▶ Material supplied
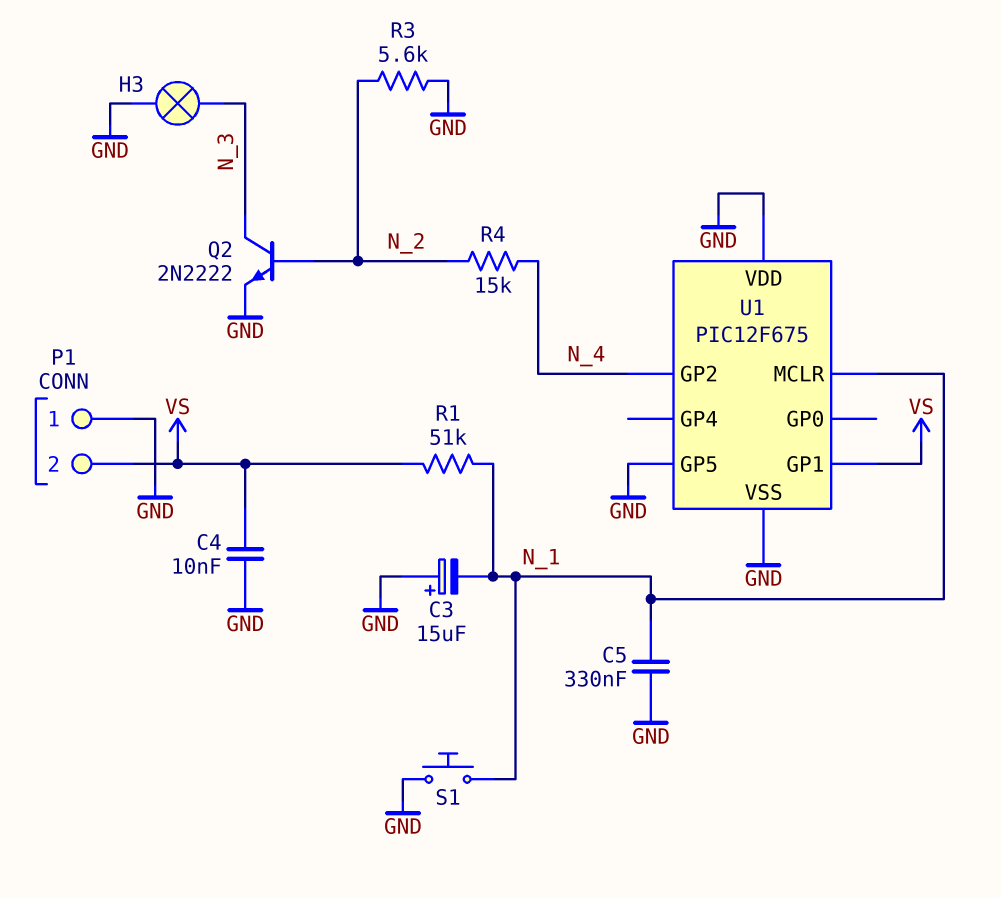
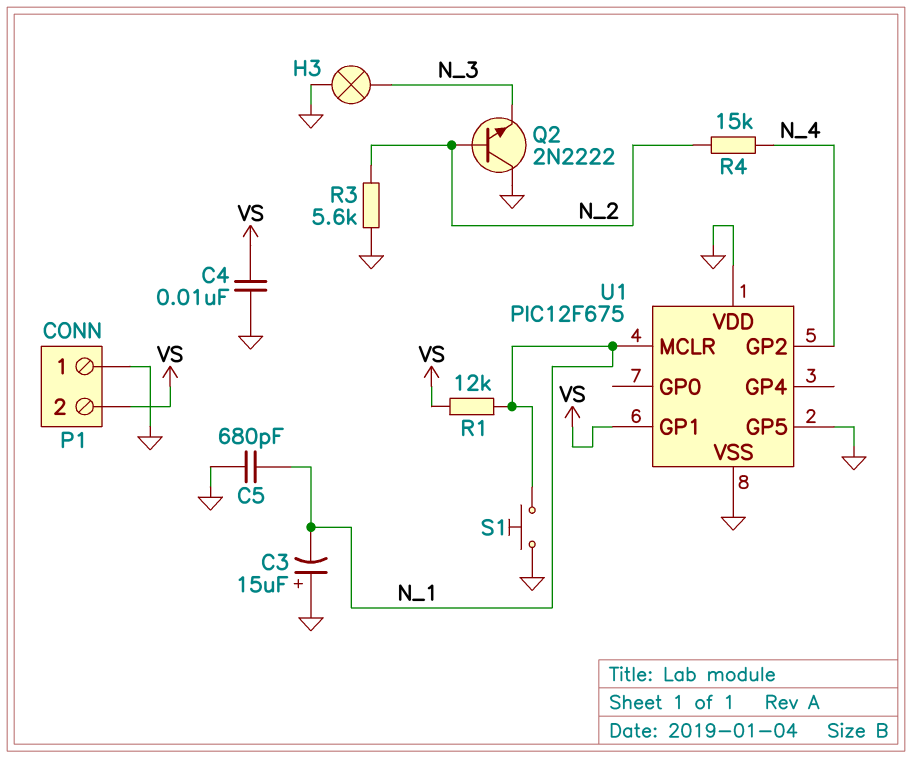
C5: 330nF (GND, N_1) -> 680pF (GND, N_1)
Q2: NPN 2N2222 (B N_2, C N_3, E GND) -> NPN 2N2222 (B N_2, C GND, E N_3)
R1: 51k (N_1, VS) -> 12k (N_1, VS)

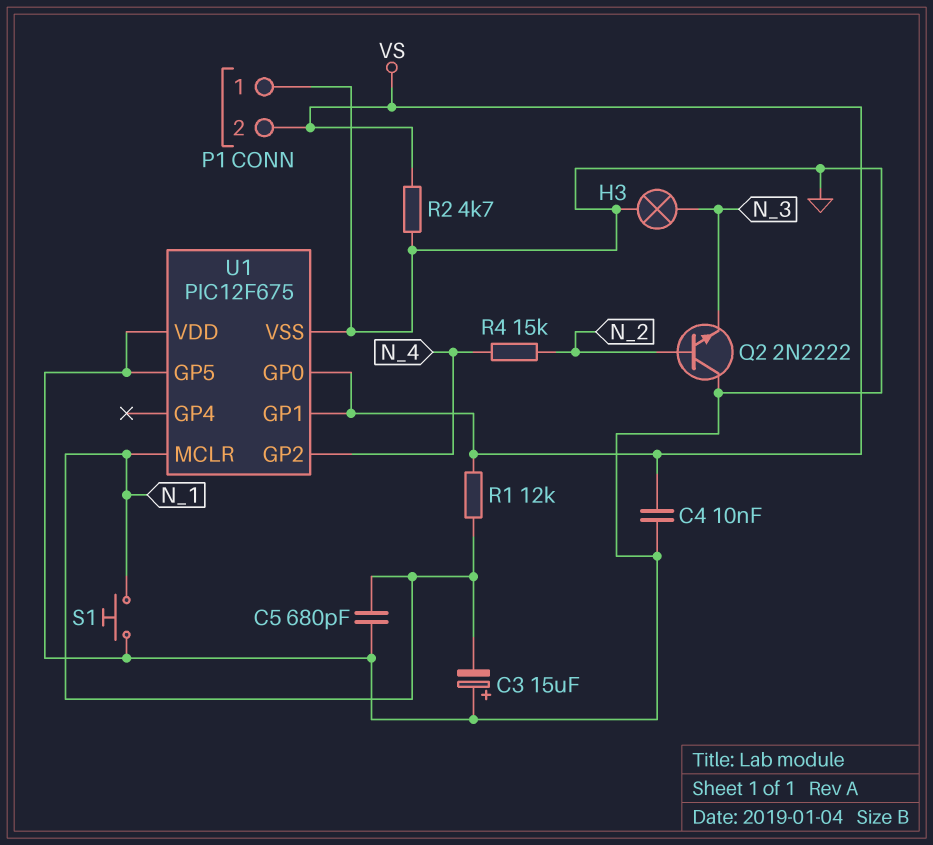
R2: none -> 4.7k (GND, VS)
R3: 5.6k (GND, N_2) -> none
U1 pin GP0: none -> VS

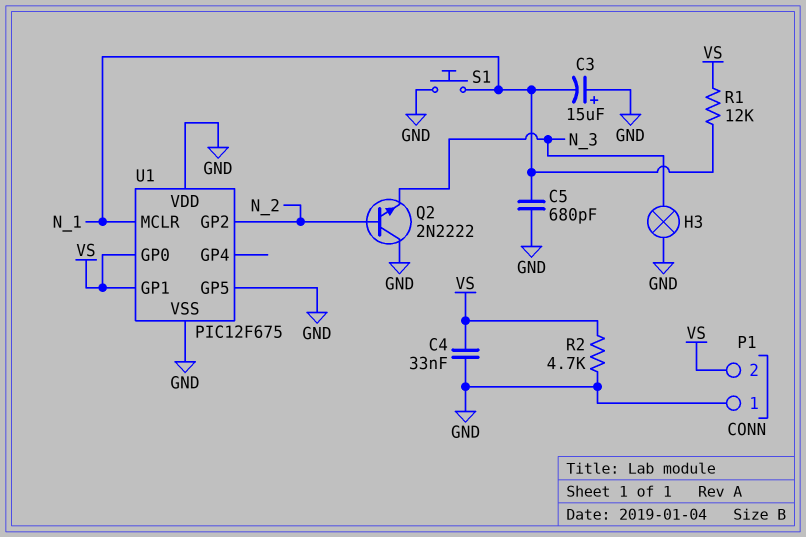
C4: 10nF (GND, VS) -> 33nF (GND, VS)
R4: 15k (N_2, N_4) -> none
U1 pin GP2: N_4 -> N_2

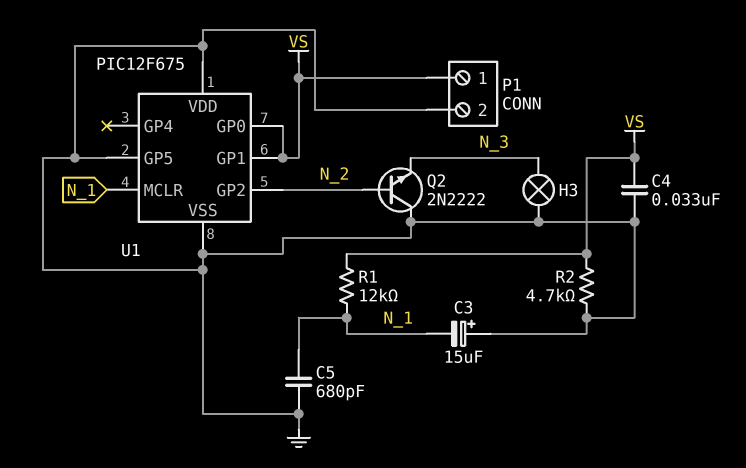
P1 pin 1: GND -> VS
P1 pin 2: VS -> GND
S1: button (GND, N_1) -> none

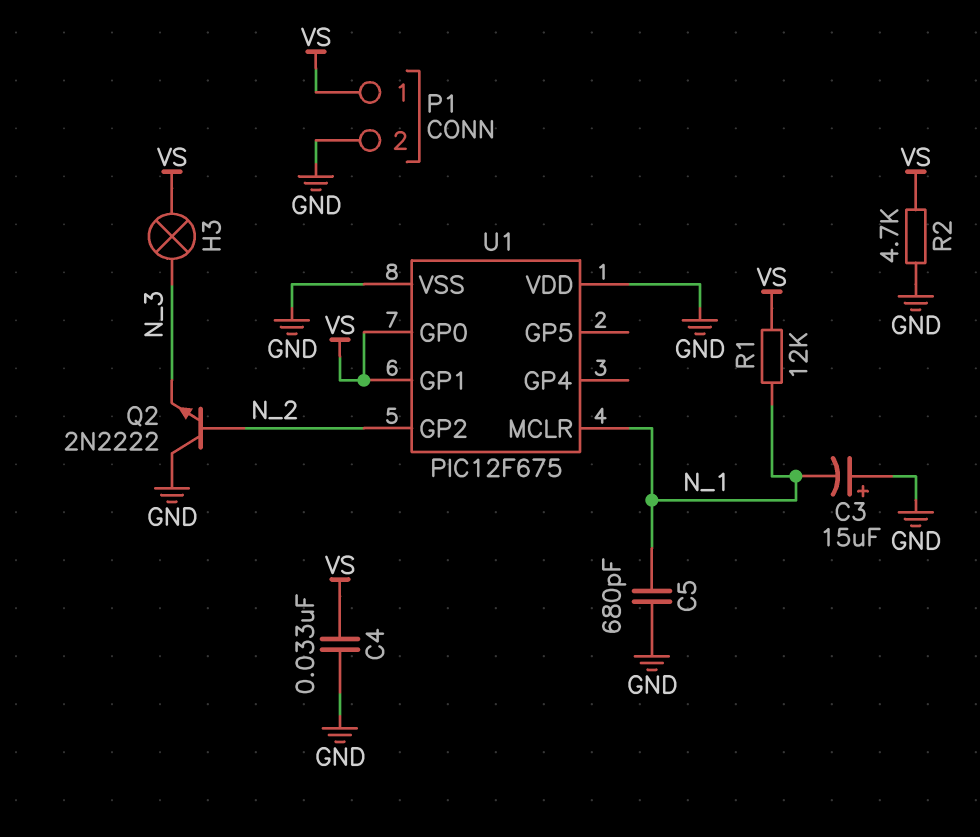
H3: lamp (GND, N_3) -> lamp (N_3, VS)
U1 pin GP5: GND -> none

▶ What the task asks
What you return should be the entries from above, unchanged and without their images.

▶ Exercise solution
C5: 330nF (GND, N_1) -> 680pF (GND, N_1)
Q2: NPN 2N2222 (B N_2, C N_3, E GND) -> NPN 2N2222 (B N_2, C GND, E N_3)
R1: 51k (N_1, VS) -> 12k (N_1, VS)

R2: none -> 4.7k (GND, VS)
R3: 5.6k (GND, N_2) -> none
U1 pin GP0: none -> VS

C4: 10nF (GND, VS) -> 33nF (GND, VS)
R4: 15k (N_2, N_4) -> none
U1 pin GP2: N_4 -> N_2

P1 pin 1: GND -> VS
P1 pin 2: VS -> GND
S1: button (GND, N_1) -> none

H3: lamp (GND, N_3) -> lamp (N_3, VS)
U1 pin GP5: GND -> none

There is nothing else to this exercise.